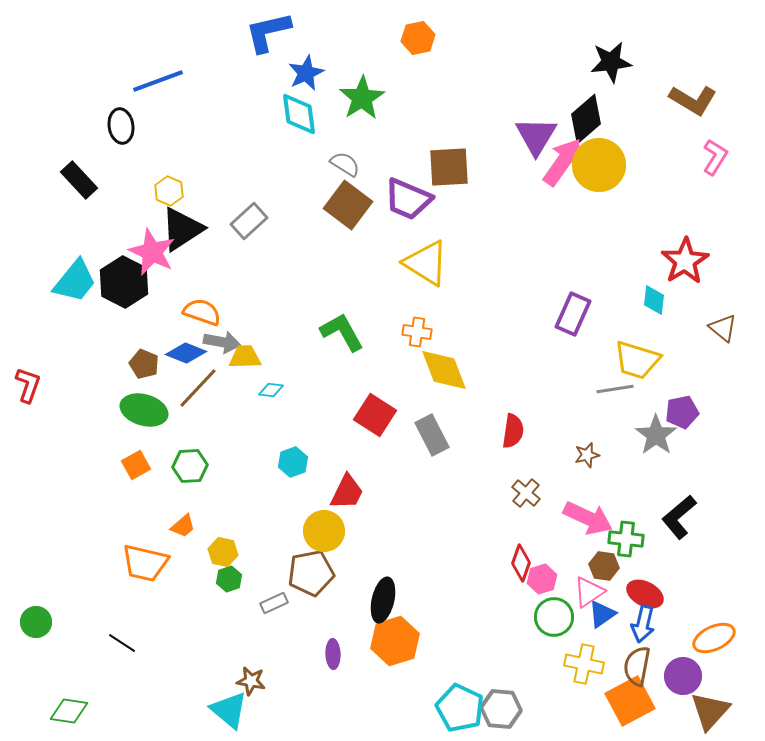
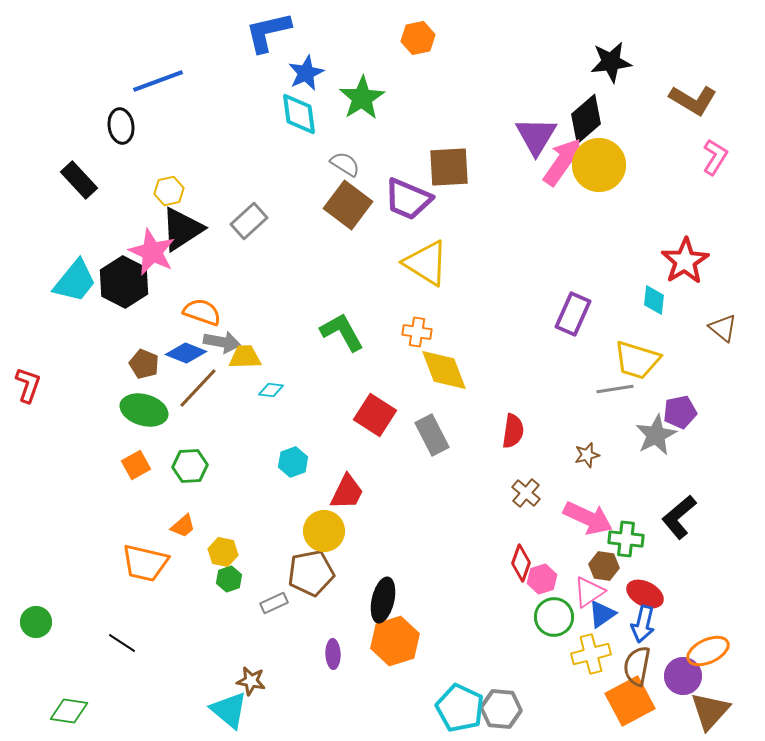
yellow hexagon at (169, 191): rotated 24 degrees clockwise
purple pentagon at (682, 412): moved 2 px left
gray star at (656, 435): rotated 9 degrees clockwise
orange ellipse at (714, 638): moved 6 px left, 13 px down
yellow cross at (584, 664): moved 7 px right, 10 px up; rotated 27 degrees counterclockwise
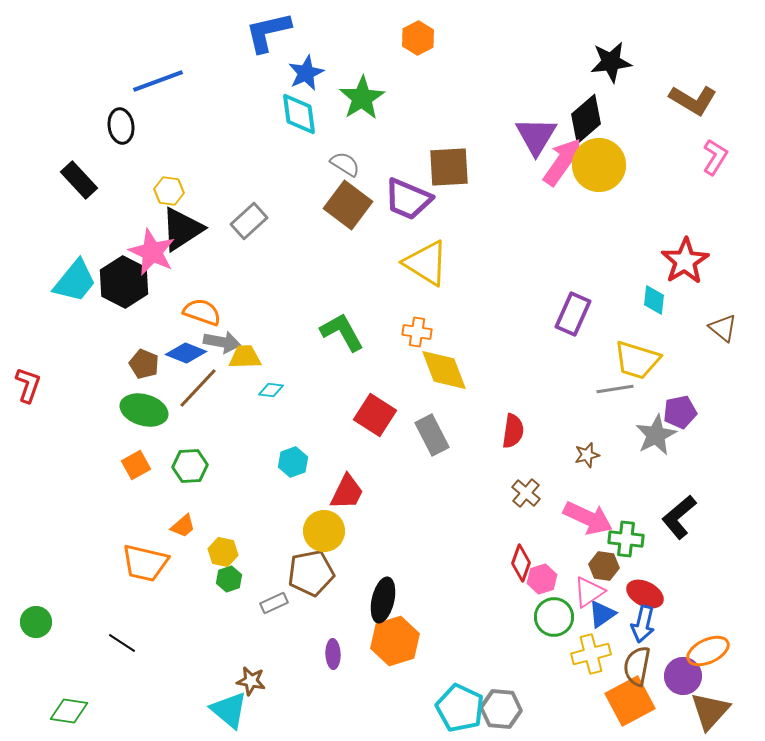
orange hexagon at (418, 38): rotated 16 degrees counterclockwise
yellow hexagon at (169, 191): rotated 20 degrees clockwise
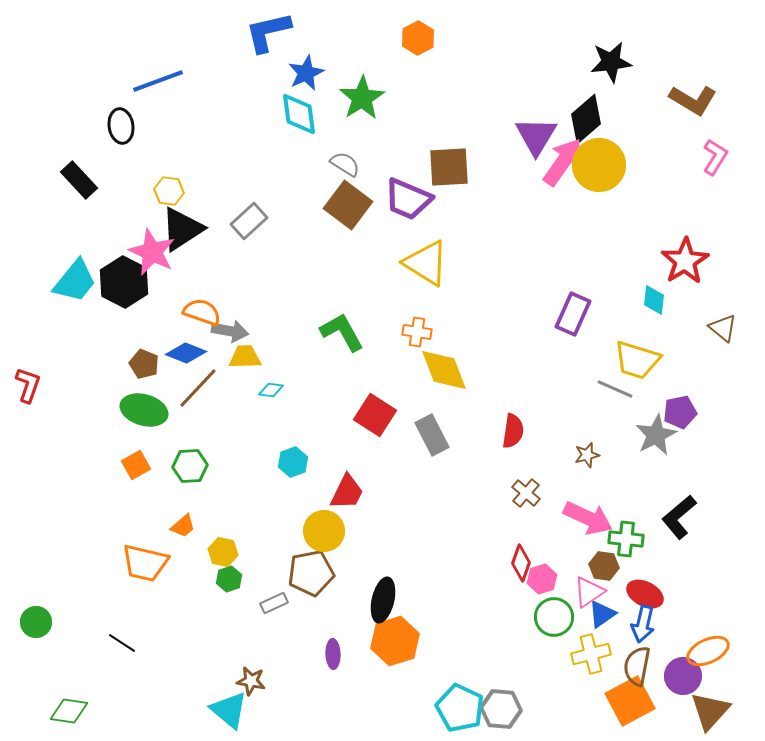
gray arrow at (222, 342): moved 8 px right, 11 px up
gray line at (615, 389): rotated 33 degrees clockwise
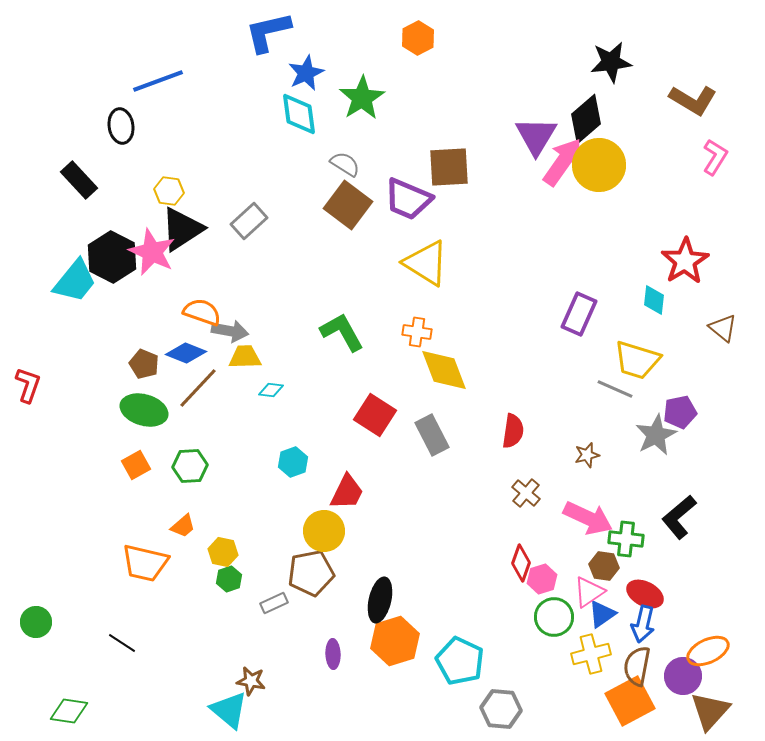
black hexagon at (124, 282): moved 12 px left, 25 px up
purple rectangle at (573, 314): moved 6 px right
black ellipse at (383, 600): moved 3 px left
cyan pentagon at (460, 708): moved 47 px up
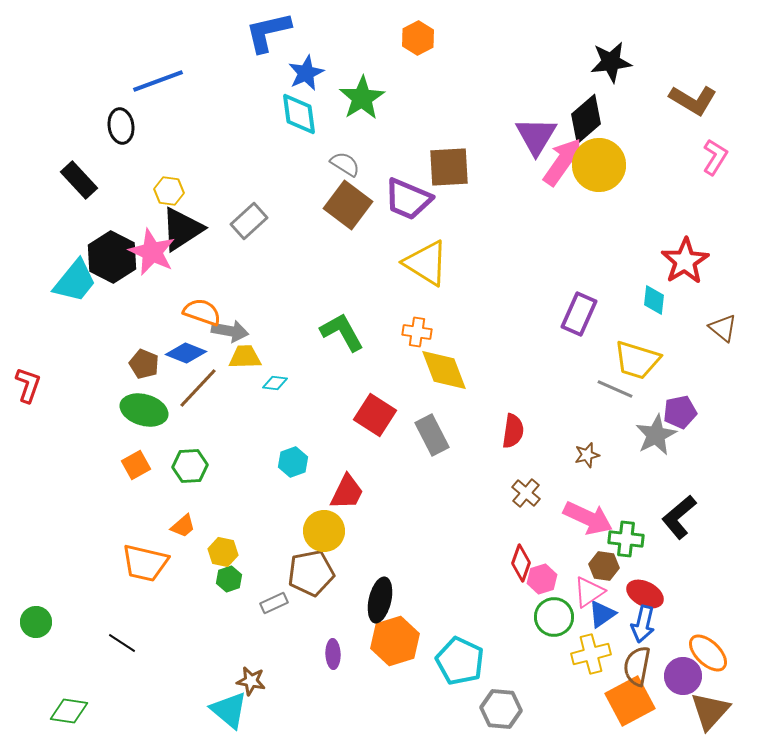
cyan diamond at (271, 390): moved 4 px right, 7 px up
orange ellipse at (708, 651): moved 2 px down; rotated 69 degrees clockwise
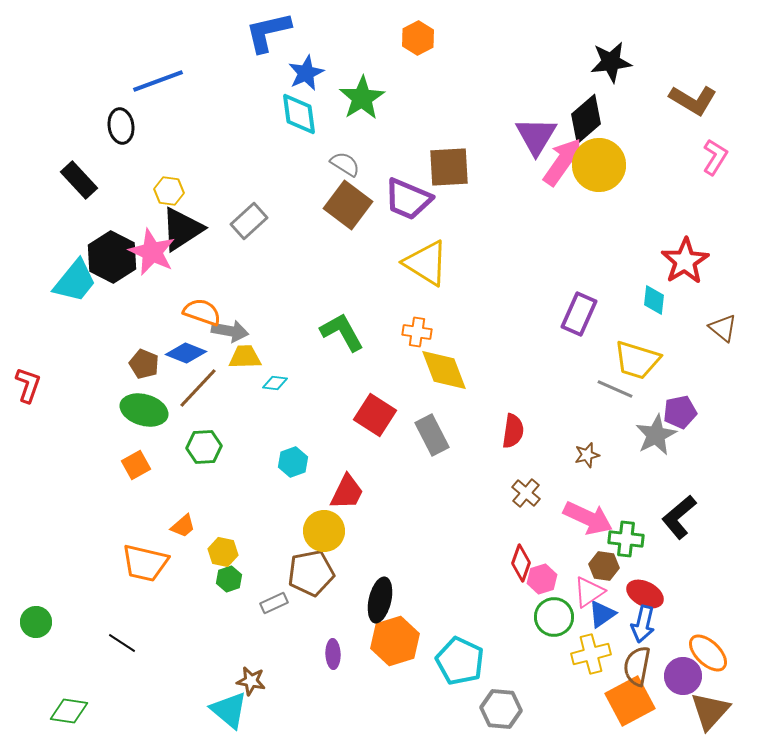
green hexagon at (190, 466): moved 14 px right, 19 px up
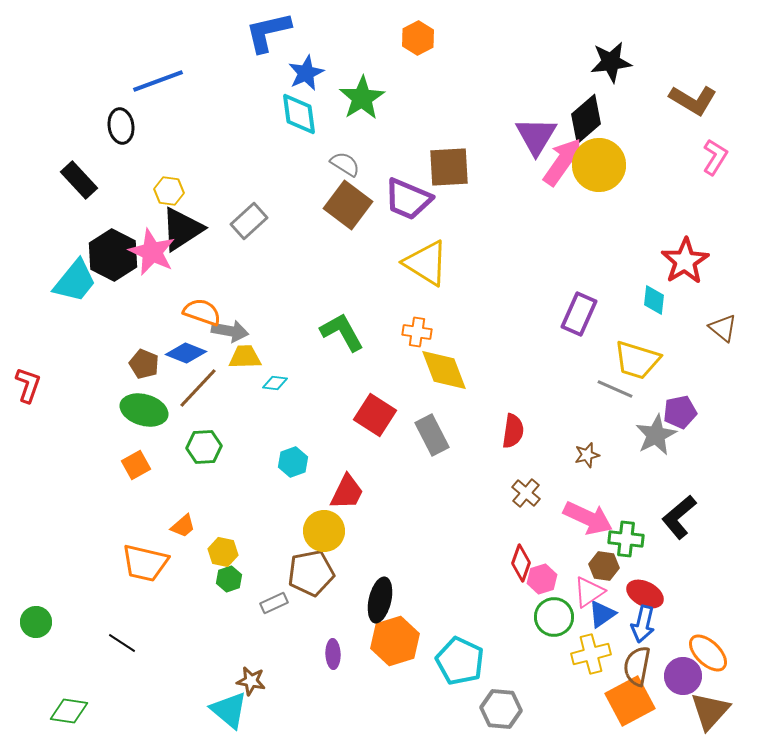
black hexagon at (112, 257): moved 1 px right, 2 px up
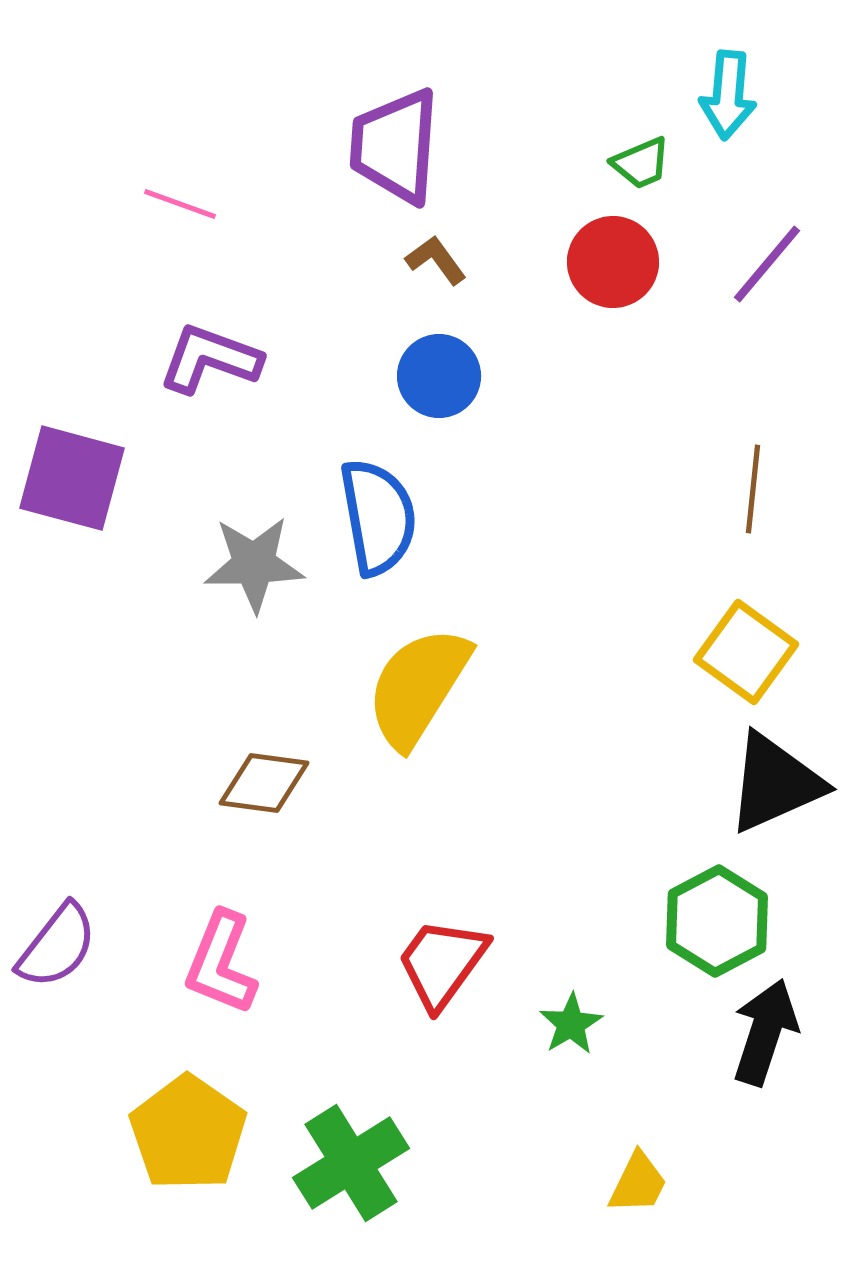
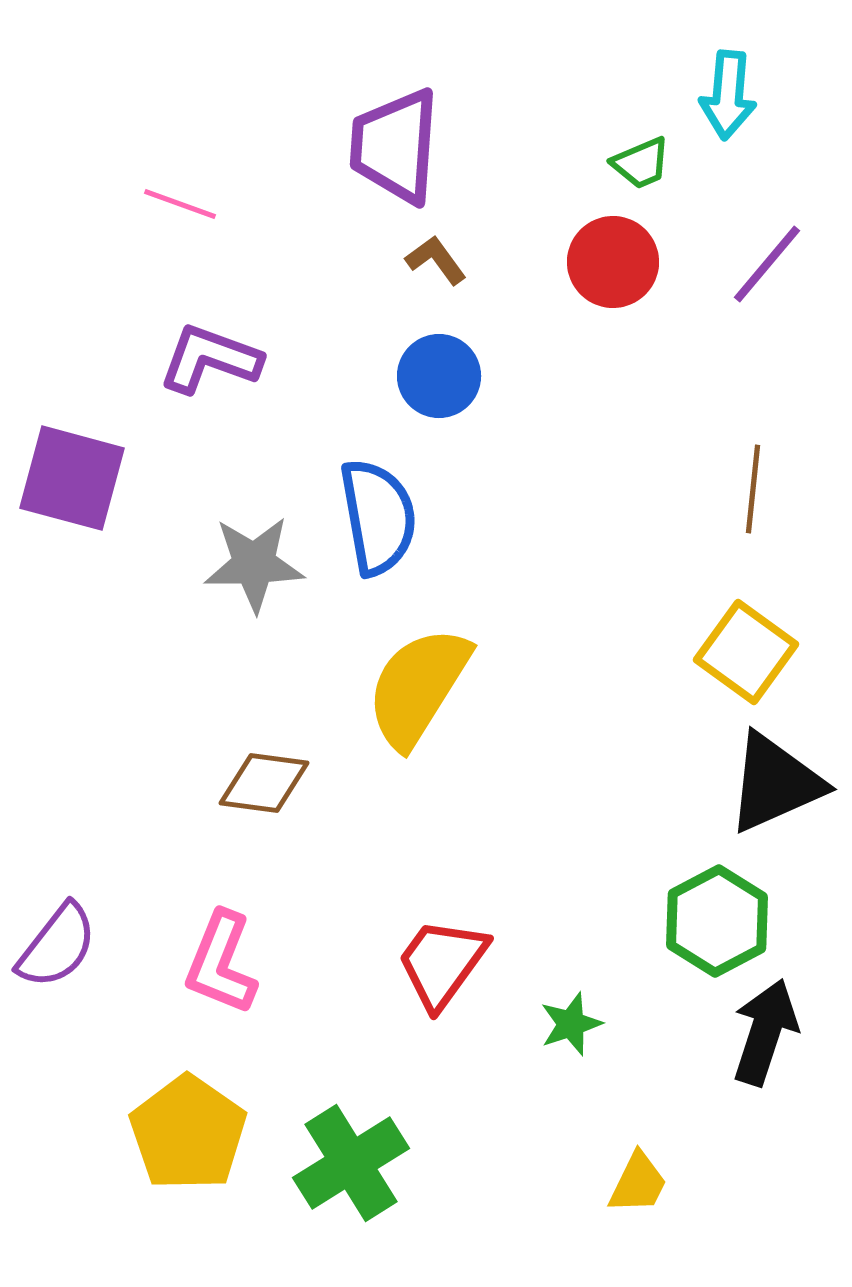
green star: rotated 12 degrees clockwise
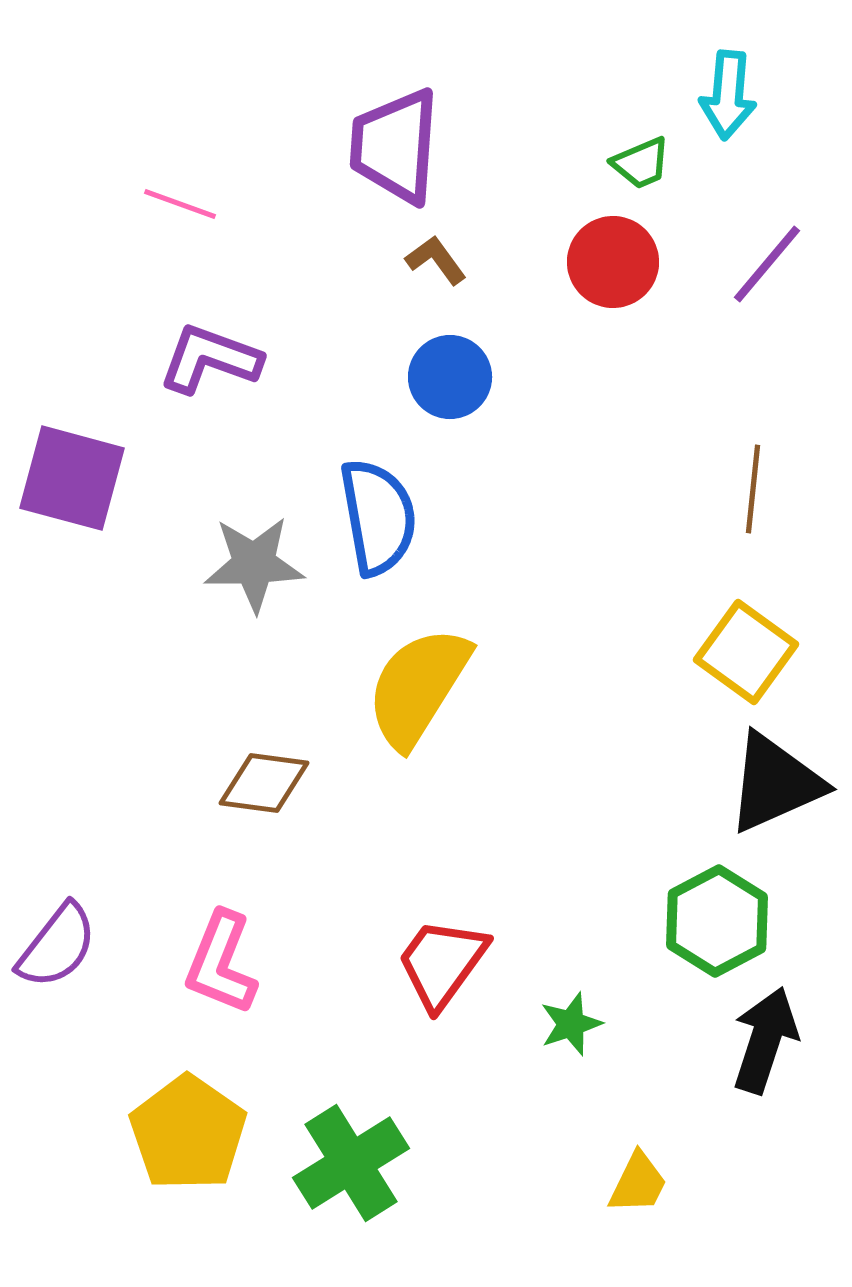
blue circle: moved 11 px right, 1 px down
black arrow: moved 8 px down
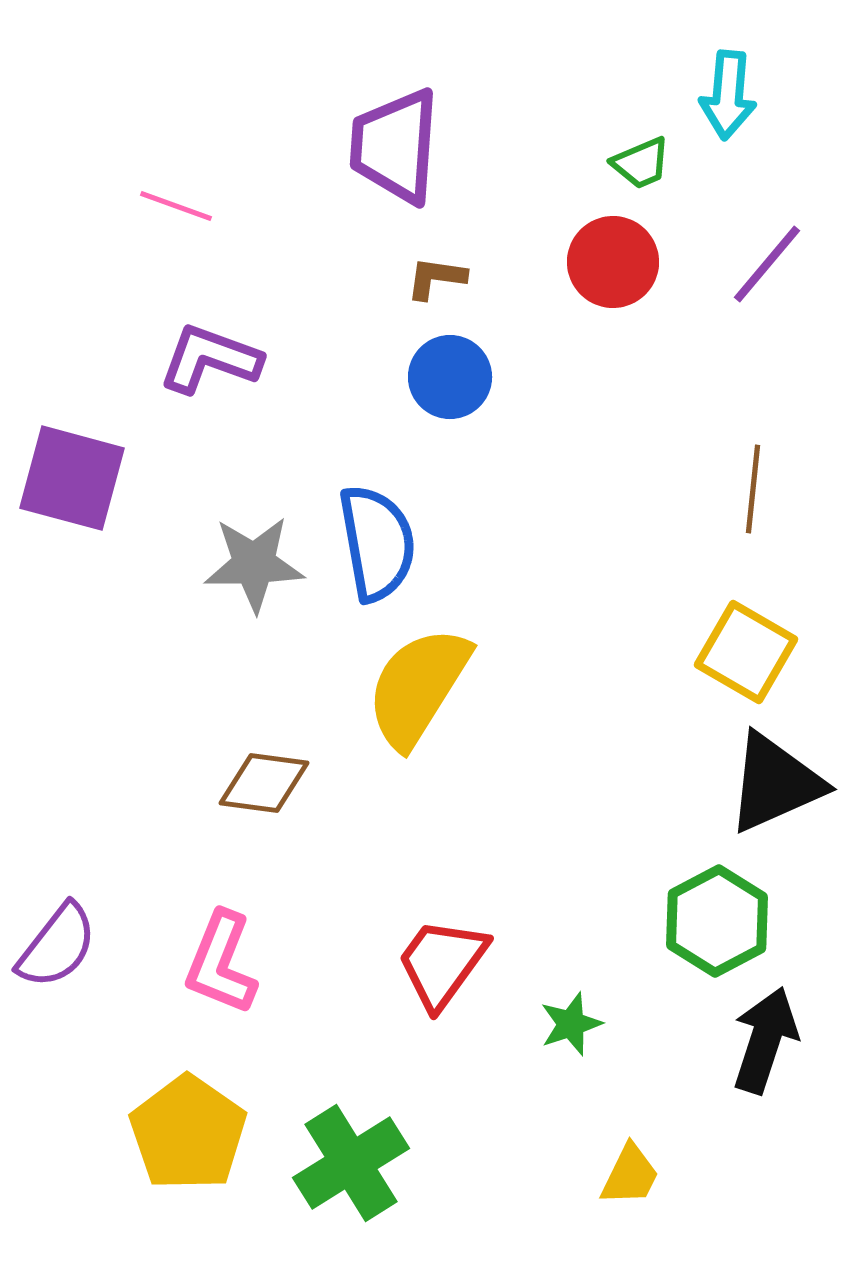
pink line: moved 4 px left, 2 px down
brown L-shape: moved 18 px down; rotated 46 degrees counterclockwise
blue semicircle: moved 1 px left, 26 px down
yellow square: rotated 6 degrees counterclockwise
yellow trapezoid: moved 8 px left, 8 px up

- - - -

### DIRECTION
Reproduce every line of the entries above word for word, without the pictures.

### THE REPLY
yellow hexagon at (169, 191): rotated 24 degrees clockwise
purple pentagon at (682, 412): moved 2 px left
gray star at (656, 435): rotated 9 degrees clockwise
orange ellipse at (714, 638): moved 6 px left, 13 px down
yellow cross at (584, 664): moved 7 px right, 10 px up; rotated 27 degrees counterclockwise
orange hexagon at (418, 38): rotated 16 degrees counterclockwise
yellow hexagon at (169, 191): rotated 20 degrees clockwise
gray arrow at (222, 342): moved 8 px right, 11 px up
gray line at (615, 389): rotated 33 degrees clockwise
black hexagon at (124, 282): moved 12 px left, 25 px up
purple rectangle at (573, 314): moved 6 px right
black ellipse at (383, 600): moved 3 px left
cyan pentagon at (460, 708): moved 47 px up
cyan diamond at (271, 390): moved 4 px right, 7 px up
orange ellipse at (708, 651): moved 2 px down; rotated 69 degrees clockwise
green hexagon at (190, 466): moved 14 px right, 19 px up
black hexagon at (112, 257): moved 1 px right, 2 px up
green star: rotated 12 degrees clockwise
blue circle: moved 11 px right, 1 px down
black arrow: moved 8 px down
pink line: moved 4 px left, 2 px down
brown L-shape: moved 18 px down; rotated 46 degrees counterclockwise
blue semicircle: moved 1 px left, 26 px down
yellow square: rotated 6 degrees counterclockwise
yellow trapezoid: moved 8 px left, 8 px up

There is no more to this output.